• ACTIVITY
Copy each line in the data that includes the word "brush".

Image change detection data
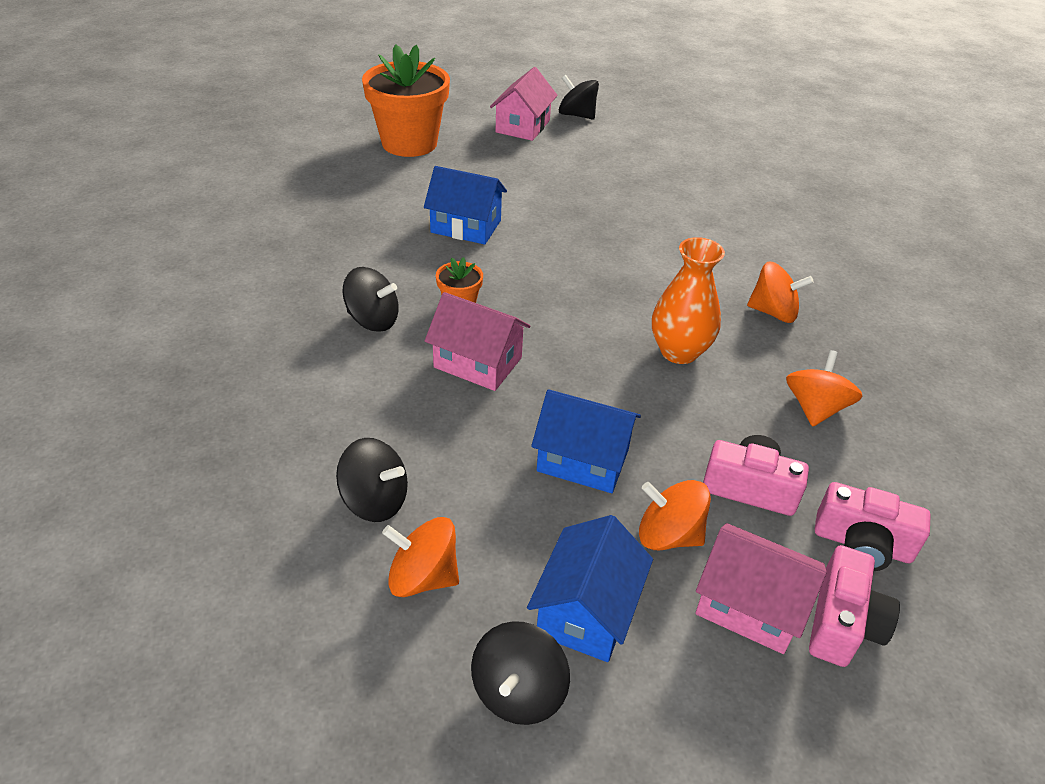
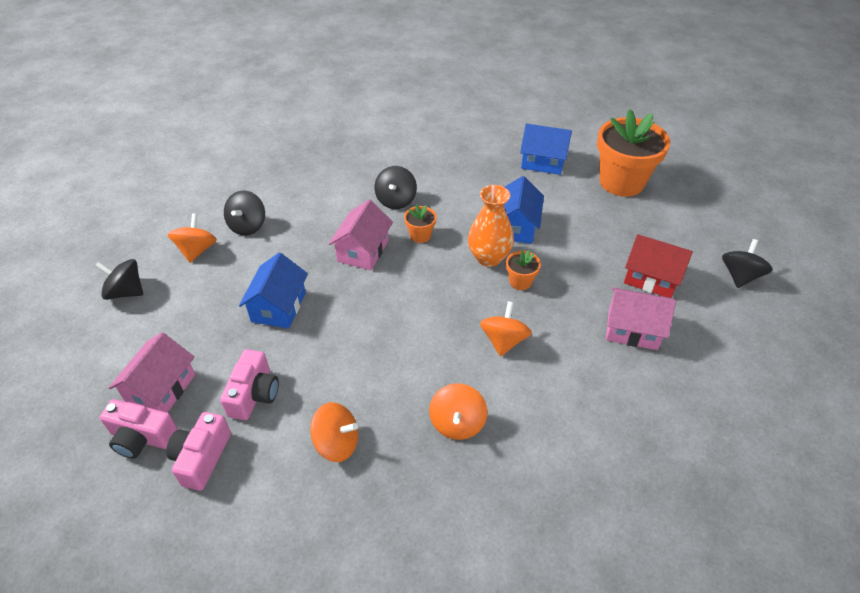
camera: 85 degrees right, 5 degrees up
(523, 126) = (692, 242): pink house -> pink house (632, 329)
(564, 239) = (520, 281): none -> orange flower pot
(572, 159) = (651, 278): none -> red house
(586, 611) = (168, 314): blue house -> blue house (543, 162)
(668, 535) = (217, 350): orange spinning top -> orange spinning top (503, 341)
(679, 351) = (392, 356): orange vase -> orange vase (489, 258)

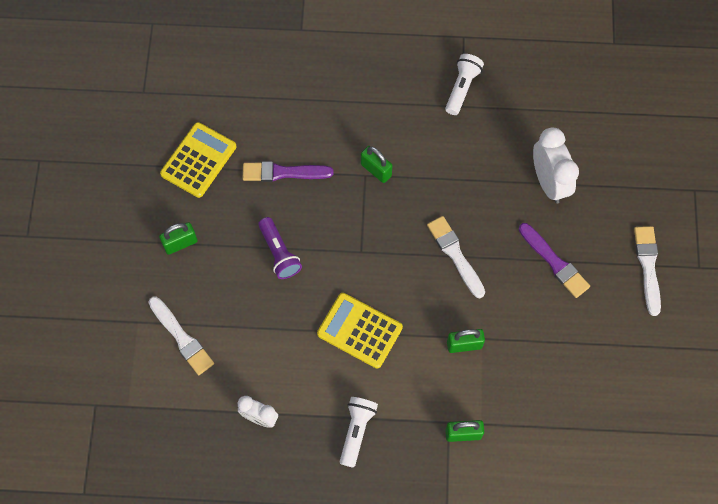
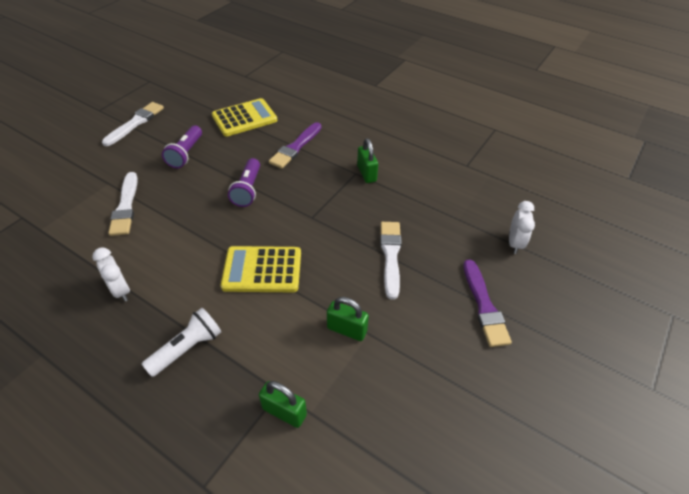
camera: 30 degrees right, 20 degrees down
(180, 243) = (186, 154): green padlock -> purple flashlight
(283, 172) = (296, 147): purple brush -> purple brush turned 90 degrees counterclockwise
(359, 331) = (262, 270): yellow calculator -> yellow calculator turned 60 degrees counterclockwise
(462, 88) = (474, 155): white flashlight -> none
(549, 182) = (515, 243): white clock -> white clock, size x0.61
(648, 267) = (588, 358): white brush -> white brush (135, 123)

• SOLUTION FOR THIS EXERCISE
(283, 172) = (296, 147): purple brush -> purple brush turned 90 degrees counterclockwise
(648, 267) = (588, 358): white brush -> white brush (135, 123)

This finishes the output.